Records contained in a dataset
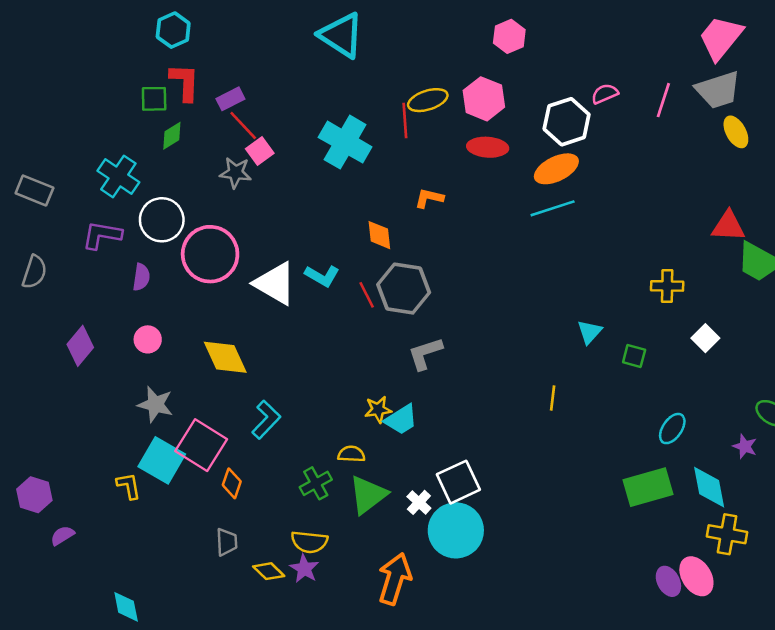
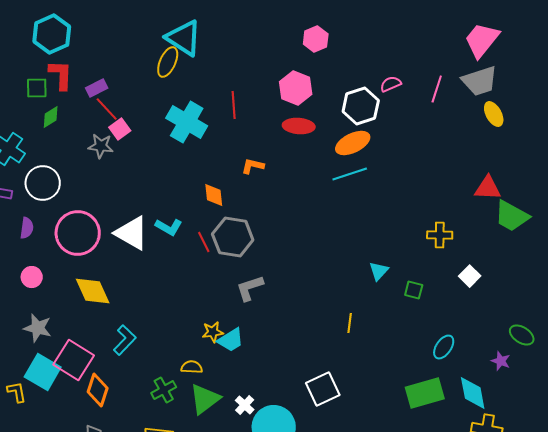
cyan hexagon: (173, 30) -> (52, 34), size x1.4
yellow ellipse: (428, 100) -> (168, 62), moved, turned -48
pink circle: (210, 254) -> (78, 233), moved
white square: (458, 482) -> (323, 389), moved
orange diamond: (232, 483) -> (98, 390), size x1.4

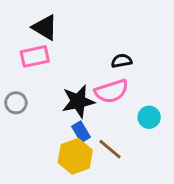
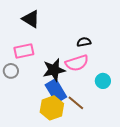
pink rectangle: (35, 56) -> (24, 51), moved
blue rectangle: (81, 132) -> (56, 91), size x1.6

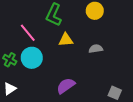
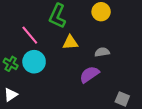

• WHAT THE TASK ASKS
Could you write out every record exactly, leaving the pictures out?

• RESPONSE AREA
cyan hexagon: (173, 30) -> (52, 34), size x1.4
yellow ellipse: (428, 100) -> (168, 62), moved, turned -48
pink circle: (210, 254) -> (78, 233), moved
white square: (458, 482) -> (323, 389), moved
orange diamond: (232, 483) -> (98, 390), size x1.4

pink rectangle: (35, 56) -> (24, 51), moved
blue rectangle: (81, 132) -> (56, 91), size x1.6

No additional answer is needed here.